- **EXERCISE DESCRIPTION**: Every line in the records below that holds the word "STAT" is to be copied.

- **ENTRIES SUPPLIED**:
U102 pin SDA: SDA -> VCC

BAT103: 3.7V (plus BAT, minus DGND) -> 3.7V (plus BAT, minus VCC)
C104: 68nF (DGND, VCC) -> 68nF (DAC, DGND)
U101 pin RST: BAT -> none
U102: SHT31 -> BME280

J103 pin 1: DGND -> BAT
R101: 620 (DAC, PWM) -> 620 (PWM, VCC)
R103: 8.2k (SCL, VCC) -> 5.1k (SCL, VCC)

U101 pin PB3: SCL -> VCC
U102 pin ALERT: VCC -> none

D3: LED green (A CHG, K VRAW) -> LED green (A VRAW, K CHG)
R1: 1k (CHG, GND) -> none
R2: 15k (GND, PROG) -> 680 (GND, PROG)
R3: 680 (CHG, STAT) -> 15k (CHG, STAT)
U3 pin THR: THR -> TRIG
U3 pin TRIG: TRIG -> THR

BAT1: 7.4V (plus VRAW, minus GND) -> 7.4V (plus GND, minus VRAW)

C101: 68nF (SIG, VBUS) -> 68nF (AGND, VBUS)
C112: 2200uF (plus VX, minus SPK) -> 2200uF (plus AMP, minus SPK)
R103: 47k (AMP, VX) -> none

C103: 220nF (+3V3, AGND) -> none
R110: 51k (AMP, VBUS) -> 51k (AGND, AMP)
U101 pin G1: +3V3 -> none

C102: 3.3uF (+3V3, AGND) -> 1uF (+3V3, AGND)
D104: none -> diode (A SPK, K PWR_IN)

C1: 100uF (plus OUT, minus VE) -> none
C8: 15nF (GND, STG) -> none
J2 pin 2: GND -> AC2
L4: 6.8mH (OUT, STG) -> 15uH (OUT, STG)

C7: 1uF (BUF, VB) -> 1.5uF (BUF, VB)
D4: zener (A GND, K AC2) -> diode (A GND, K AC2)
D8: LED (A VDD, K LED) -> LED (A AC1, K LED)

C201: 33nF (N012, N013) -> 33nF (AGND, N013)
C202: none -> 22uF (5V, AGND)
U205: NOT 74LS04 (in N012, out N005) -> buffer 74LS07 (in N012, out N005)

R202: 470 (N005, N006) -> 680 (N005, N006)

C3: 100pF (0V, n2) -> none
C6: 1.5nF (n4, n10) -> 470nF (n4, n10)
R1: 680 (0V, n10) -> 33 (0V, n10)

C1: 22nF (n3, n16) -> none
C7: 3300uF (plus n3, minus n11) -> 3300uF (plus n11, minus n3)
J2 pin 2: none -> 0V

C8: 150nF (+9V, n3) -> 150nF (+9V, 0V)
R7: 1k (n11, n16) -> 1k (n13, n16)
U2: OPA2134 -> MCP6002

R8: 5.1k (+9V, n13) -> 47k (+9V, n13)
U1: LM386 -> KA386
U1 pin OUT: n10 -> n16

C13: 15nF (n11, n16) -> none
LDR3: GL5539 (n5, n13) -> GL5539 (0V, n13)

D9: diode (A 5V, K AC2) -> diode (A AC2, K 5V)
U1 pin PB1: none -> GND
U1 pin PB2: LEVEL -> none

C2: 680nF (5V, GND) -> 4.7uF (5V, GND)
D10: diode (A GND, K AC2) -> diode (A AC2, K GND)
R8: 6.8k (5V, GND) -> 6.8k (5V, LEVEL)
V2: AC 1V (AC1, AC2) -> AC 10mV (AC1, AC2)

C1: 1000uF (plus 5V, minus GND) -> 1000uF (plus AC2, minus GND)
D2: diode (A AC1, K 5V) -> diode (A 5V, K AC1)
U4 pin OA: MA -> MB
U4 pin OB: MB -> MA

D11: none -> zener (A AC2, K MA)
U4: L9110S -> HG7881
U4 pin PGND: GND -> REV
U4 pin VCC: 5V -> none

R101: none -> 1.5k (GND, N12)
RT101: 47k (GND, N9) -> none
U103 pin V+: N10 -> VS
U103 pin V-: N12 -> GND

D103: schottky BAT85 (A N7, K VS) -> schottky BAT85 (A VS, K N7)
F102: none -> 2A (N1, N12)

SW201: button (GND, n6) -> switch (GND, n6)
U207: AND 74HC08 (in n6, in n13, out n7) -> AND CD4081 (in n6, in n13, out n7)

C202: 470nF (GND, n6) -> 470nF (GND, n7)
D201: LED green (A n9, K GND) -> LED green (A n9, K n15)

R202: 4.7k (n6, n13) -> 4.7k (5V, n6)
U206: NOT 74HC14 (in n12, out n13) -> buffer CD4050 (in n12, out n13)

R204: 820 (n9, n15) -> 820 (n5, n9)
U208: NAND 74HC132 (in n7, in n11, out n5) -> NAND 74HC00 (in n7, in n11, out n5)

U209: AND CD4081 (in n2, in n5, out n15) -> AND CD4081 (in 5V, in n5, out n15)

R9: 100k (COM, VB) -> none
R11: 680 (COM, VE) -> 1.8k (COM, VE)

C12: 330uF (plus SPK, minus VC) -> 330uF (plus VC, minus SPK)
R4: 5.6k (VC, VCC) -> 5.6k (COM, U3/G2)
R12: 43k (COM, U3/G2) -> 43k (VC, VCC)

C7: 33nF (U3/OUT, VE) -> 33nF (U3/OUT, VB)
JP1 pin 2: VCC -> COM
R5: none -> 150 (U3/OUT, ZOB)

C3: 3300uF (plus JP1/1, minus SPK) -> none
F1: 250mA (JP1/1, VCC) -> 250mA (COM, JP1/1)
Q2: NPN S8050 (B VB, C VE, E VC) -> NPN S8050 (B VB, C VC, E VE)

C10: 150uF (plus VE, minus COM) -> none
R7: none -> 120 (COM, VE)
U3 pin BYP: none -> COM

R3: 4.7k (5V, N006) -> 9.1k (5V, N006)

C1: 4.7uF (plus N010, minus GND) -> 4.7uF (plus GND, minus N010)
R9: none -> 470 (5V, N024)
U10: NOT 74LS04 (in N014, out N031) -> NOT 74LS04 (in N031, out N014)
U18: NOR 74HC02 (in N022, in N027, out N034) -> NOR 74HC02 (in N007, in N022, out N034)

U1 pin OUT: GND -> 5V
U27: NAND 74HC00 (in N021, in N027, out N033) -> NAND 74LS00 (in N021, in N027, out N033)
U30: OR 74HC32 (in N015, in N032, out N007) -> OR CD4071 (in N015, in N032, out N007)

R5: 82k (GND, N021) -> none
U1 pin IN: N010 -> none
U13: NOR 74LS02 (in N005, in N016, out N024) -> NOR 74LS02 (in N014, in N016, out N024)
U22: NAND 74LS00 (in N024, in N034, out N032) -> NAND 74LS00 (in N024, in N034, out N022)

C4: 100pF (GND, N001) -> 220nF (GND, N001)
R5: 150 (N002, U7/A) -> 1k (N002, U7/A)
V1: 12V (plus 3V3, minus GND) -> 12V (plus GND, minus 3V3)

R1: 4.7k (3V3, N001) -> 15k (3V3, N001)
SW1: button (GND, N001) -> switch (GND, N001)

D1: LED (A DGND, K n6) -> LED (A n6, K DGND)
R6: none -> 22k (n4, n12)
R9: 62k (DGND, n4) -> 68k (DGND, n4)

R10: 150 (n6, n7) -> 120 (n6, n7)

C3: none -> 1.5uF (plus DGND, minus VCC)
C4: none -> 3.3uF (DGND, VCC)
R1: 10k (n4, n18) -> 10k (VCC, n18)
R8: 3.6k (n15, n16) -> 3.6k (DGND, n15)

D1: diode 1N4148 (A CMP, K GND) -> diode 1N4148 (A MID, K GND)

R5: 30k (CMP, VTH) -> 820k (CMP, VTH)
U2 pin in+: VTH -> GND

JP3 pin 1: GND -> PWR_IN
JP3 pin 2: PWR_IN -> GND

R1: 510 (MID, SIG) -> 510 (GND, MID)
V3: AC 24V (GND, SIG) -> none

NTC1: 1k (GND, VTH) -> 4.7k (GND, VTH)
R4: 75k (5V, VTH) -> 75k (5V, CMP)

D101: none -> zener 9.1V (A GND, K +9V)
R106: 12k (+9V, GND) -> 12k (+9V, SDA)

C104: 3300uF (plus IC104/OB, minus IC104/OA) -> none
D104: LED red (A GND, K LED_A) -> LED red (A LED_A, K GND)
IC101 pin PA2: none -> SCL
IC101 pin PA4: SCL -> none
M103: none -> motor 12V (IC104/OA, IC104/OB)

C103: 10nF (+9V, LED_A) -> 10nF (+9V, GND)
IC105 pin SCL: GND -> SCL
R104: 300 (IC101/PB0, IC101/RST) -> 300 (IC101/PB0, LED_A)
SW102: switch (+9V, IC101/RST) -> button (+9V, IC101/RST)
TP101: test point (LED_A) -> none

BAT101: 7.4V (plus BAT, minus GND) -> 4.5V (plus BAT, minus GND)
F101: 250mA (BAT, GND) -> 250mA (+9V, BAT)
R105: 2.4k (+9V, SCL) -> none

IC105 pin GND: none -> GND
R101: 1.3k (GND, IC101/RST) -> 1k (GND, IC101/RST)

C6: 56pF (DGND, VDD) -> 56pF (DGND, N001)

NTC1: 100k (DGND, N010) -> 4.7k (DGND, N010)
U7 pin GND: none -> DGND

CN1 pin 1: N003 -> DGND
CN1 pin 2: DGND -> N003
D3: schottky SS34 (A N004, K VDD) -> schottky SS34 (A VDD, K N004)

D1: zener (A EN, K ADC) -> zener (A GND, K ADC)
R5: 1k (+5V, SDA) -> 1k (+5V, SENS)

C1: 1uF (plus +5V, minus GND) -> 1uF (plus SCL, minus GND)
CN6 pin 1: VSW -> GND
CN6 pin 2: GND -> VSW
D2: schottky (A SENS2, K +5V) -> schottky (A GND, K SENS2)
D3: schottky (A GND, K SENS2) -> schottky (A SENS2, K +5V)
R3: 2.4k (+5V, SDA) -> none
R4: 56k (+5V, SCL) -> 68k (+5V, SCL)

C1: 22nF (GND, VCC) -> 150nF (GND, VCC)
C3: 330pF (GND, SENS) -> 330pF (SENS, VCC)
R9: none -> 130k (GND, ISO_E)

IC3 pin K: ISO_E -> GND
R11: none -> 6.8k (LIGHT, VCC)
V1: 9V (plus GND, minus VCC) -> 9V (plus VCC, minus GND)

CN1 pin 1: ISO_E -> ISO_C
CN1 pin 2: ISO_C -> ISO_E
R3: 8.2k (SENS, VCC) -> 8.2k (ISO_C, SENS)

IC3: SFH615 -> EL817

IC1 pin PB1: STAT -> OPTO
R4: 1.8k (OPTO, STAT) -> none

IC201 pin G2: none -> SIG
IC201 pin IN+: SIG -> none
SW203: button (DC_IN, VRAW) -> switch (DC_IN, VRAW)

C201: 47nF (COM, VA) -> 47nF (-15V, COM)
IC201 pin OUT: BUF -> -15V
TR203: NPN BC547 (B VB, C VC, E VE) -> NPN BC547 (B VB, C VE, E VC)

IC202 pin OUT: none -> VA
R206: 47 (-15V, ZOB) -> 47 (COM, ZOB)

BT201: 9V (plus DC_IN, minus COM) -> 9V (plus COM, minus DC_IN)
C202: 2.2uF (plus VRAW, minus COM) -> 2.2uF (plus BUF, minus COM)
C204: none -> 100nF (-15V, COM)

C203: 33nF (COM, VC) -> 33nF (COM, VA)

- **REPLY**:
R3: 680 (CHG, STAT) -> 15k (CHG, STAT)
IC1 pin PB1: STAT -> OPTO
R4: 1.8k (OPTO, STAT) -> none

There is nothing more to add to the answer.